Brief - Starting at the line that contains "orange key: 2 -> 3", repeat each line exactly until the records end, keeping both the first and the last.

(Before-and-after object listings)
------------------------------
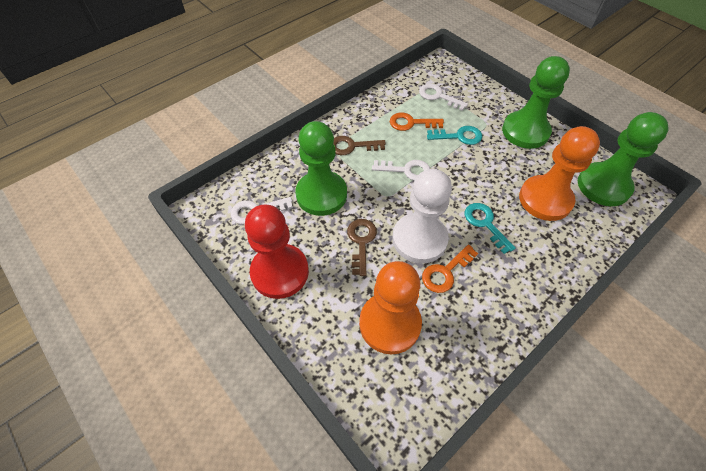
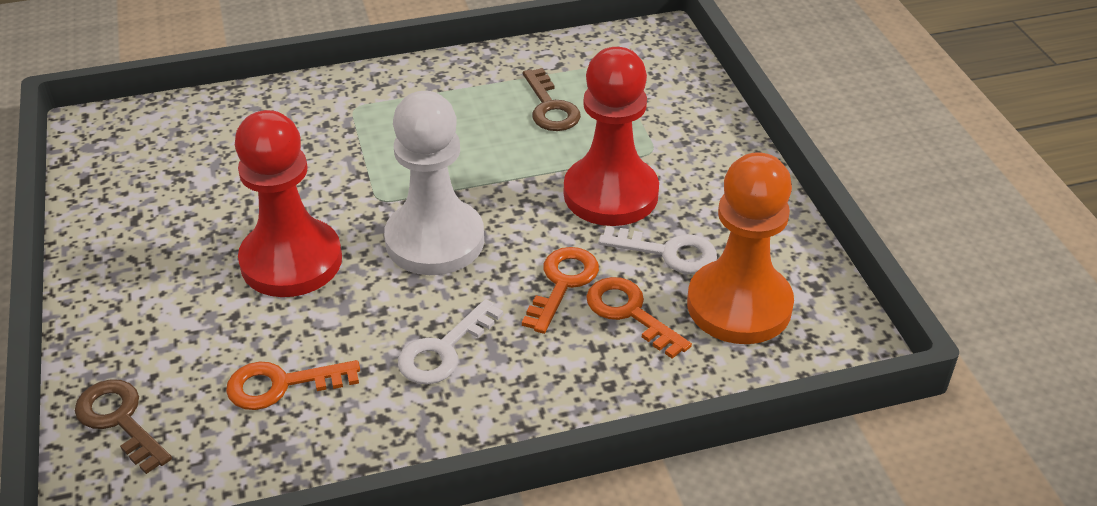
green pawn: 3 -> 0
orange key: 2 -> 3
orange pawn: 2 -> 1
red pawn: 1 -> 2
turquoise key: 2 -> 0
white key: 3 -> 2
------------------------------
Response to this task -
orange key: 2 -> 3
orange pawn: 2 -> 1
red pawn: 1 -> 2
turquoise key: 2 -> 0
white key: 3 -> 2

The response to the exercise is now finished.